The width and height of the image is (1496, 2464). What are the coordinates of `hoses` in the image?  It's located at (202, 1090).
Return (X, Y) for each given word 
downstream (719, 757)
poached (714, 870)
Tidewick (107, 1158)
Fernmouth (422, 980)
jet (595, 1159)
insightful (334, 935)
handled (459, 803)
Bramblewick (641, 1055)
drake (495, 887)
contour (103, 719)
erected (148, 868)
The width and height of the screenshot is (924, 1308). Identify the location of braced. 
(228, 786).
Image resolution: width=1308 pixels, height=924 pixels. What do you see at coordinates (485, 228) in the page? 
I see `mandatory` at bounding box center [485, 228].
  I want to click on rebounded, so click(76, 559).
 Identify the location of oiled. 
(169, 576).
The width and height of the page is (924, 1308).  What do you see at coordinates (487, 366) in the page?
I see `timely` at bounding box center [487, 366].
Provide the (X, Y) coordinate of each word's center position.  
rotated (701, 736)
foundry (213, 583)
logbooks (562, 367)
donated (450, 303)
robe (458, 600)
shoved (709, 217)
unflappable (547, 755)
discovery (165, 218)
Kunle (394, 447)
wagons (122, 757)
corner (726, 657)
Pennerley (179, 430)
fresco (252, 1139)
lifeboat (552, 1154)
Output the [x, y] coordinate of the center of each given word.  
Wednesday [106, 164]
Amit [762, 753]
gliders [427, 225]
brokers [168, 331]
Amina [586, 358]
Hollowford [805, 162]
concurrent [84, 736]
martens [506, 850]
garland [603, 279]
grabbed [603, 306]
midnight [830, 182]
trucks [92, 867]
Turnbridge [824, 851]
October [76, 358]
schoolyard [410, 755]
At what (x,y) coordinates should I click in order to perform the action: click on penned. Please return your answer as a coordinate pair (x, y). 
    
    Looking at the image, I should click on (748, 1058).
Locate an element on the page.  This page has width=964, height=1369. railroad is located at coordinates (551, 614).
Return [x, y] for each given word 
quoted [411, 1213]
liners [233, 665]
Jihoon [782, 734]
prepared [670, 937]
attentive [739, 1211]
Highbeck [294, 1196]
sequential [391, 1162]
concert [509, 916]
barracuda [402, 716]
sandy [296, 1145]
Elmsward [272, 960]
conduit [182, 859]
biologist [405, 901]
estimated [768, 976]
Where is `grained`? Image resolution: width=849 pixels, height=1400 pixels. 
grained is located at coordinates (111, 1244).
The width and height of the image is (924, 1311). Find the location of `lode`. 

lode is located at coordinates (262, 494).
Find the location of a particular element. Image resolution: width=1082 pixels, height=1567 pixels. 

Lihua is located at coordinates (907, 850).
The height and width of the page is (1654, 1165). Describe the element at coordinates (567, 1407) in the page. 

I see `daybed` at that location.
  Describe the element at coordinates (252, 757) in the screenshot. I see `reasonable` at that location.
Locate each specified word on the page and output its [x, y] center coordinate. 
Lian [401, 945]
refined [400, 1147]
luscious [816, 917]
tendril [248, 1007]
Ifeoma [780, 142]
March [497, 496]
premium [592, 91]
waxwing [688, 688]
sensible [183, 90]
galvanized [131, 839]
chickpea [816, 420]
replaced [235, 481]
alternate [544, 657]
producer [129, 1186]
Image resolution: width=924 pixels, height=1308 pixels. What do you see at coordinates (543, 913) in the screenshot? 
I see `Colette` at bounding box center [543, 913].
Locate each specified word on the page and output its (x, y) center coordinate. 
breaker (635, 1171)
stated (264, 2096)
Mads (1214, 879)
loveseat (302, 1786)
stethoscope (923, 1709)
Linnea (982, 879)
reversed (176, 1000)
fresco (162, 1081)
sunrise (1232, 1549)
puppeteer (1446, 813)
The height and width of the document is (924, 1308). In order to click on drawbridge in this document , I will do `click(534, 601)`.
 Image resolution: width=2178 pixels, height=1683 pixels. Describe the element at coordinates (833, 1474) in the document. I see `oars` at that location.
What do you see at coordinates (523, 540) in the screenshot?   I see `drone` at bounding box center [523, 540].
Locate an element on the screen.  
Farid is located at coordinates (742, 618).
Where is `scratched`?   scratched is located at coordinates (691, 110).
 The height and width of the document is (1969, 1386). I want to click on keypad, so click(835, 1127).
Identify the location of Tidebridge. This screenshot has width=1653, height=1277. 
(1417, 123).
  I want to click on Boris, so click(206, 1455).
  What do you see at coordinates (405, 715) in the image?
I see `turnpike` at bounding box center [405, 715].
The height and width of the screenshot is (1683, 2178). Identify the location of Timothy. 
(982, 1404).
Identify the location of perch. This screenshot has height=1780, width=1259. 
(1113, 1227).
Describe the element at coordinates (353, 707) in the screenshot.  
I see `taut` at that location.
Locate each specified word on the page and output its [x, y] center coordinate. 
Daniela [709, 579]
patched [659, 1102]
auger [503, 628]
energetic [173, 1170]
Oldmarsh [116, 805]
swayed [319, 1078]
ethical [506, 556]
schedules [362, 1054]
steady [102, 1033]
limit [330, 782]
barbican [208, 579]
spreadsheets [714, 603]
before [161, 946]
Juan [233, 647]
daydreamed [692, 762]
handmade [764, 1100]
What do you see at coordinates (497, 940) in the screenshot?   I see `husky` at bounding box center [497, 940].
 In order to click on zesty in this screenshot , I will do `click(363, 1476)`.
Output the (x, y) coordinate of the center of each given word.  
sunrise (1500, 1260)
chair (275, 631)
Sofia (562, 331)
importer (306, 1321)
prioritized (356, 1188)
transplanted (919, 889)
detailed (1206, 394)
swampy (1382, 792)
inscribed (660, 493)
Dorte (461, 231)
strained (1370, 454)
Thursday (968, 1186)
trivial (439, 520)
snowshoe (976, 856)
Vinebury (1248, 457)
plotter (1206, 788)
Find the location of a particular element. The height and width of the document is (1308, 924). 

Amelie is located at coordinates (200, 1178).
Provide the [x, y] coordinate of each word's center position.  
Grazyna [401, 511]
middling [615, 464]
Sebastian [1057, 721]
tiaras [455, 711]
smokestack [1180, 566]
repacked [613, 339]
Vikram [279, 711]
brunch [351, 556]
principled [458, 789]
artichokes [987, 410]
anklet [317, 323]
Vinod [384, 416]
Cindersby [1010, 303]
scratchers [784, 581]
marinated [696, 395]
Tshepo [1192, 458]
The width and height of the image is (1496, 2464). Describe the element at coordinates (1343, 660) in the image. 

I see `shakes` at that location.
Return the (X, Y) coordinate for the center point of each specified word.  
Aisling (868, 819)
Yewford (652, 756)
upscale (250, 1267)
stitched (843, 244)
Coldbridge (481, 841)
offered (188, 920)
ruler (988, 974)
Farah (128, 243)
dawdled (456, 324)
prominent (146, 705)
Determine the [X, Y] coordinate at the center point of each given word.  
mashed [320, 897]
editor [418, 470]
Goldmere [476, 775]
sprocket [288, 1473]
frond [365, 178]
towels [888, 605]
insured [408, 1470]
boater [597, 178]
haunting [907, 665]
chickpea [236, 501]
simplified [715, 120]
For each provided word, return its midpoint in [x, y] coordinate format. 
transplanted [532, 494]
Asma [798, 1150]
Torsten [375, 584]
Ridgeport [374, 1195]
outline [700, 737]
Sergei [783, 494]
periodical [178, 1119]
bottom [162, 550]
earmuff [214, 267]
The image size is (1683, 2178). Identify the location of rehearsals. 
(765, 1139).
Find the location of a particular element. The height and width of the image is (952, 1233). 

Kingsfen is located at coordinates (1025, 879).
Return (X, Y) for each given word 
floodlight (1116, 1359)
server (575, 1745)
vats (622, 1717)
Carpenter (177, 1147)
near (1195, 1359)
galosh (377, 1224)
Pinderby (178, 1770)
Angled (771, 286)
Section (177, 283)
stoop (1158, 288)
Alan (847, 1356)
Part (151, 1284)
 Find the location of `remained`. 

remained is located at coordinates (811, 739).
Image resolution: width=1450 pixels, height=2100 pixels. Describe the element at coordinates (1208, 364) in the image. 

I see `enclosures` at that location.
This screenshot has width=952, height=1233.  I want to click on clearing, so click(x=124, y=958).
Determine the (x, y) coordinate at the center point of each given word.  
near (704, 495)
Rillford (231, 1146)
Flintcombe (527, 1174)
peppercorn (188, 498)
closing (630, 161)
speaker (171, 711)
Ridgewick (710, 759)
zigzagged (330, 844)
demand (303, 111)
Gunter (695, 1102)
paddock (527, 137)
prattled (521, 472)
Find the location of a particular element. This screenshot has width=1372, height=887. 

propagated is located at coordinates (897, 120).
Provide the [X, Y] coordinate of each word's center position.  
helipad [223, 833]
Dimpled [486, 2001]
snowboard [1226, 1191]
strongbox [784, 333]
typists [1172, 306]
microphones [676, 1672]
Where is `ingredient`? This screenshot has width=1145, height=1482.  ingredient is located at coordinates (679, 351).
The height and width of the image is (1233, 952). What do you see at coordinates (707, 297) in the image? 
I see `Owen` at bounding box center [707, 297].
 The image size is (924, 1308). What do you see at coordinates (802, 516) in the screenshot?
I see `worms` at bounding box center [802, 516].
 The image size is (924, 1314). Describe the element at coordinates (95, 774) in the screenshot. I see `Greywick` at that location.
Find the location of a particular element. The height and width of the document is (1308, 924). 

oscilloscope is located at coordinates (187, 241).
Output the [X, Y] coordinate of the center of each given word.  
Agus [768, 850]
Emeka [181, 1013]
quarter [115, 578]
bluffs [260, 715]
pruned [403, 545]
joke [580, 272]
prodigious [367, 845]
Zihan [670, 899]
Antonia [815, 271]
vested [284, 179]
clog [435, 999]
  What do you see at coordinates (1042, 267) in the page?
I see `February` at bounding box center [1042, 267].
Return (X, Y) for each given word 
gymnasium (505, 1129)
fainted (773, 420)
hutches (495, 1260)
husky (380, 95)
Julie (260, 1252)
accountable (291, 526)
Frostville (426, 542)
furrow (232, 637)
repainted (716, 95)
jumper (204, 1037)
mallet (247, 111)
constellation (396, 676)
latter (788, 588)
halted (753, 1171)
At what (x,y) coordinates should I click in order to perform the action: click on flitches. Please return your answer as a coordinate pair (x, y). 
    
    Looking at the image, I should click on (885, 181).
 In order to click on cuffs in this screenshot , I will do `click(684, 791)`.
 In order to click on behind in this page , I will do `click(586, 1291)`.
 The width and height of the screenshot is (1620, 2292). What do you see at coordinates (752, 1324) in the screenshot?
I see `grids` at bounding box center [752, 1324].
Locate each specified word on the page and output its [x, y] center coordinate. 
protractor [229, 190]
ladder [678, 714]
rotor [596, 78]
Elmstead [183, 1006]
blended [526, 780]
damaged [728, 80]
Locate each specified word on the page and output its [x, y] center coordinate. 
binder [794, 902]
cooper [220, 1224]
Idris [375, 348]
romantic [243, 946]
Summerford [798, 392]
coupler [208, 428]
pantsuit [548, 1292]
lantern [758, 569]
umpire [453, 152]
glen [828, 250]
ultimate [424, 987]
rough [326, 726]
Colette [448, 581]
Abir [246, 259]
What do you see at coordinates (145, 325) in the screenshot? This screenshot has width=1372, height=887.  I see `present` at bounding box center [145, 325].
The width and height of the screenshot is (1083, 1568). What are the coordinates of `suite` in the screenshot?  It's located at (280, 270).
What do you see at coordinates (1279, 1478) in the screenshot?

···

Copy the material again verbatim, from the line with "liners [233, 665]" to the line with "breaker (635, 1171)", both of those lines included.

_THE OUTPUT_:
liners [233, 665]
Jihoon [782, 734]
prepared [670, 937]
attentive [739, 1211]
Highbeck [294, 1196]
sequential [391, 1162]
concert [509, 916]
barracuda [402, 716]
sandy [296, 1145]
Elmsward [272, 960]
conduit [182, 859]
biologist [405, 901]
estimated [768, 976]
Where is `grained`? Image resolution: width=849 pixels, height=1400 pixels. 
grained is located at coordinates (111, 1244).
The width and height of the image is (924, 1311). Find the location of `lode`. 

lode is located at coordinates (262, 494).
Find the location of a particular element. Image resolution: width=1082 pixels, height=1567 pixels. 

Lihua is located at coordinates (907, 850).
The height and width of the page is (1654, 1165). Describe the element at coordinates (567, 1407) in the page. 

I see `daybed` at that location.
  Describe the element at coordinates (252, 757) in the screenshot. I see `reasonable` at that location.
Locate each specified word on the page and output its [x, y] center coordinate. 
Lian [401, 945]
refined [400, 1147]
luscious [816, 917]
tendril [248, 1007]
Ifeoma [780, 142]
March [497, 496]
premium [592, 91]
waxwing [688, 688]
sensible [183, 90]
galvanized [131, 839]
chickpea [816, 420]
replaced [235, 481]
alternate [544, 657]
producer [129, 1186]
Image resolution: width=924 pixels, height=1308 pixels. What do you see at coordinates (543, 913) in the screenshot? 
I see `Colette` at bounding box center [543, 913].
Locate each specified word on the page and output its (x, y) center coordinate. 
breaker (635, 1171)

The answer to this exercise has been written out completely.